Word for word, transcribe the data below from the line with "camera: 95 degrees left, 10 degrees down" to the line with "(203, 314) = (445, 440): brown", keeping both of those lines.

* [Given data]:
============================================================

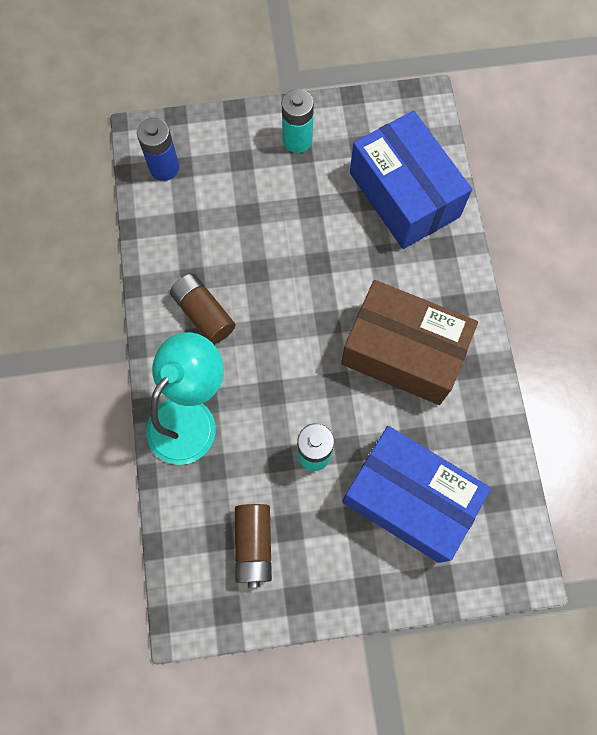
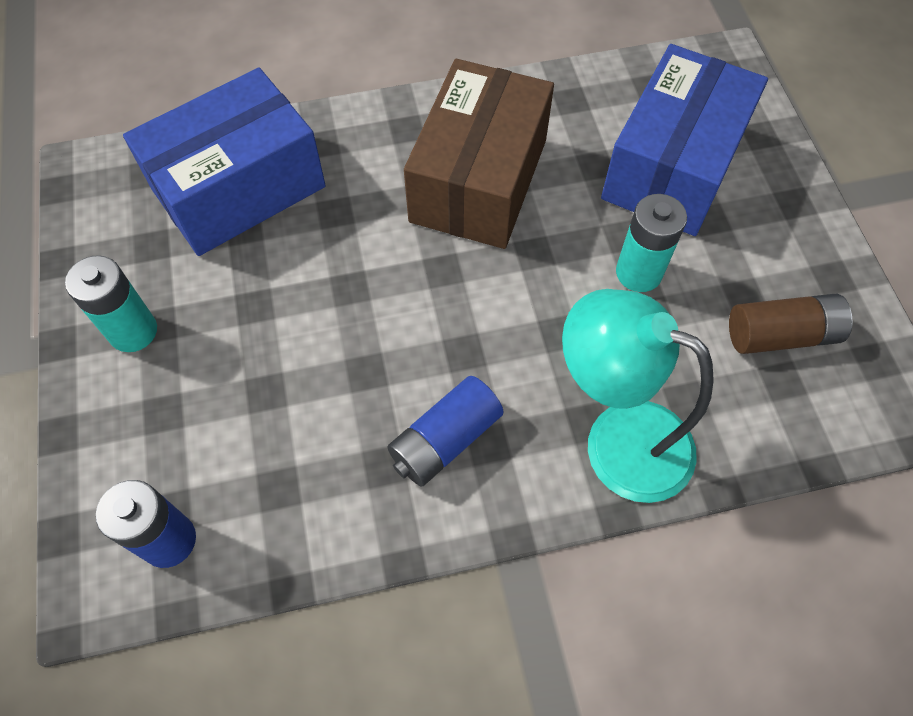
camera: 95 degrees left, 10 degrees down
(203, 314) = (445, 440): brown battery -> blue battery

============================================================

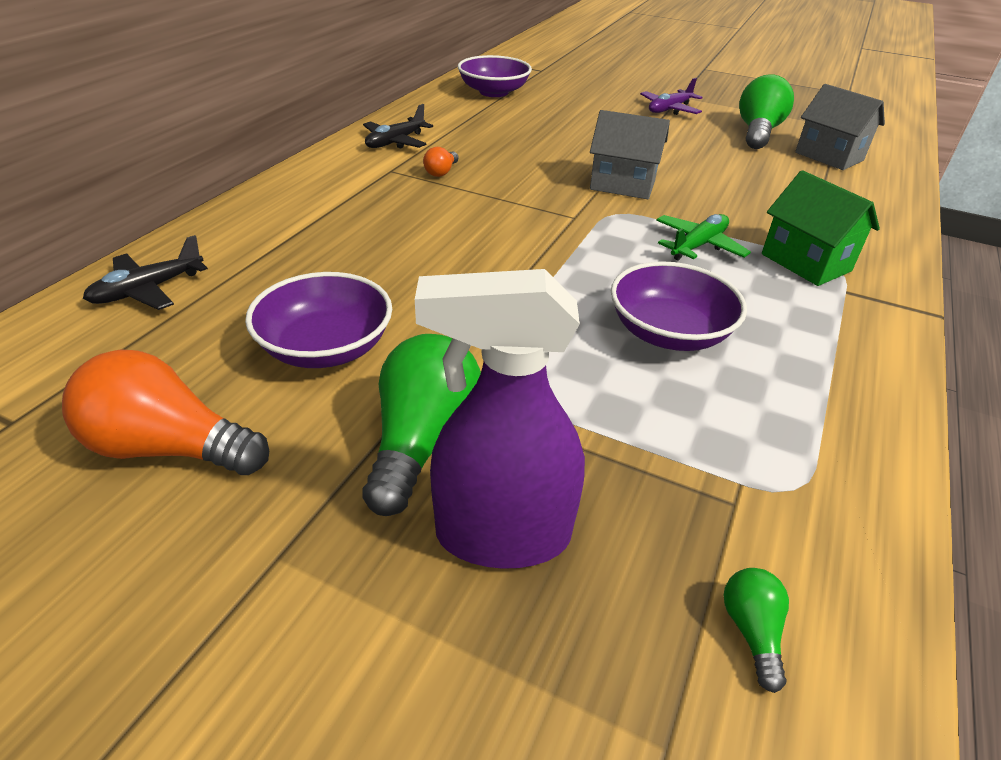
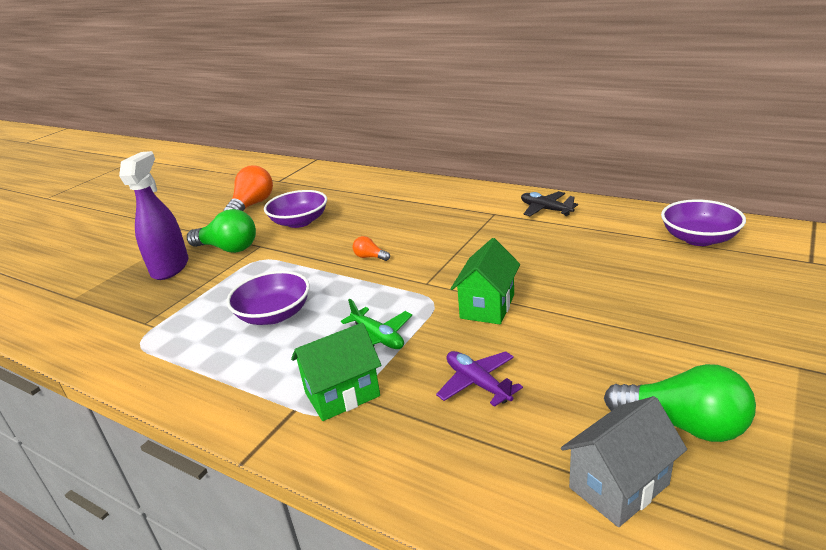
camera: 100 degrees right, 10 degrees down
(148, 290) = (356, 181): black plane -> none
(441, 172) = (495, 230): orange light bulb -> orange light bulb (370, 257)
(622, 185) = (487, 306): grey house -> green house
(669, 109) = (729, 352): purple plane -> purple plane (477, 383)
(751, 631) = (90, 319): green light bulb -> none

============================================================

* [Solution for this exercise]:
camera: 95 degrees left, 10 degrees down
(203, 314) = (445, 440): brown battery -> blue battery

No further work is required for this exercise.